*How to complete this task*
For the entries that follow, report how many lines include the word "orange" and add nothing.
%%
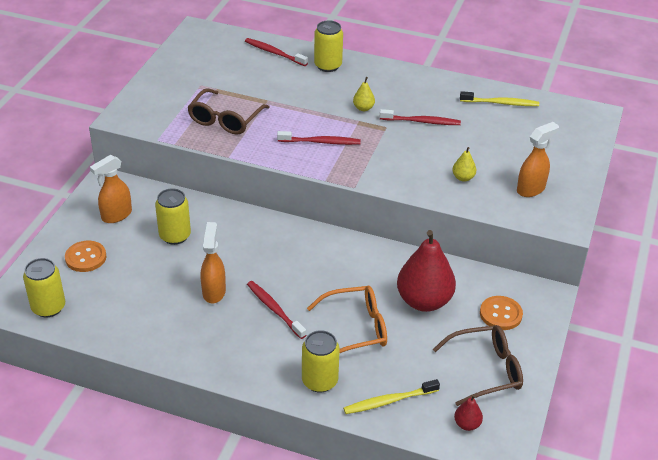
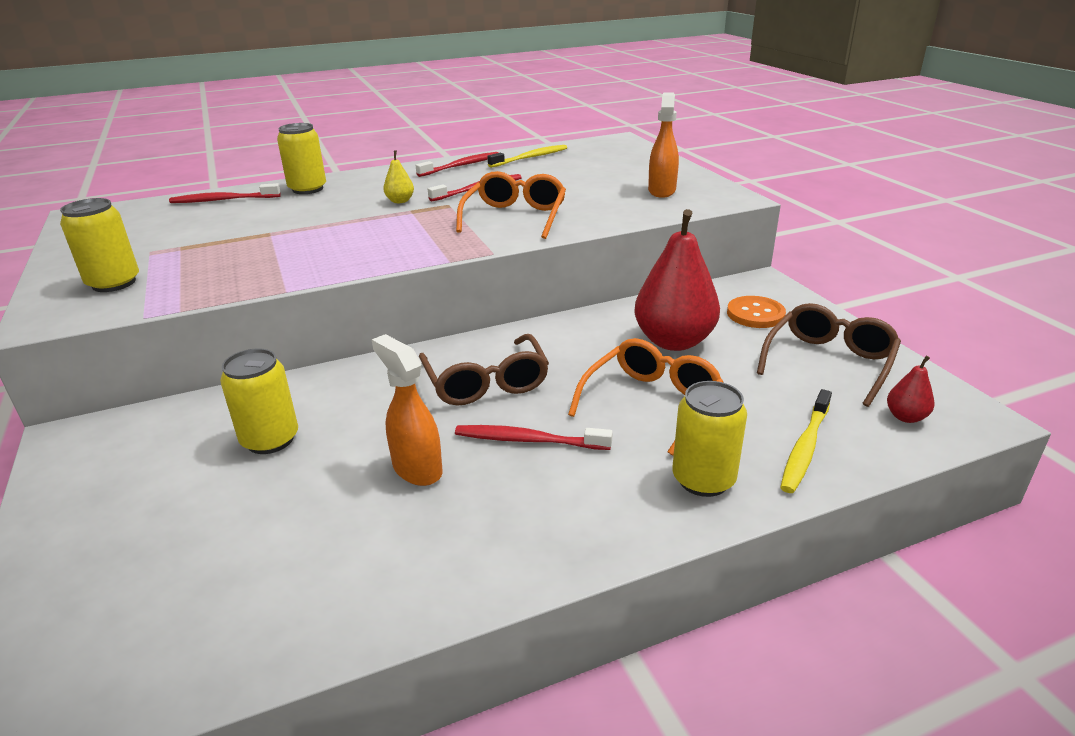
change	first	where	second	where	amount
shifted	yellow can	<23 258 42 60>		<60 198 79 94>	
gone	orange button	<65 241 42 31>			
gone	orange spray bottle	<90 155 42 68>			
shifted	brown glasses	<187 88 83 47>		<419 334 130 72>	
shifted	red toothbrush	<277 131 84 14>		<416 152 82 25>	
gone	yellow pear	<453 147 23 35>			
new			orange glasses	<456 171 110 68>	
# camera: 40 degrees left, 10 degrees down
%%
*Response to this exercise*
3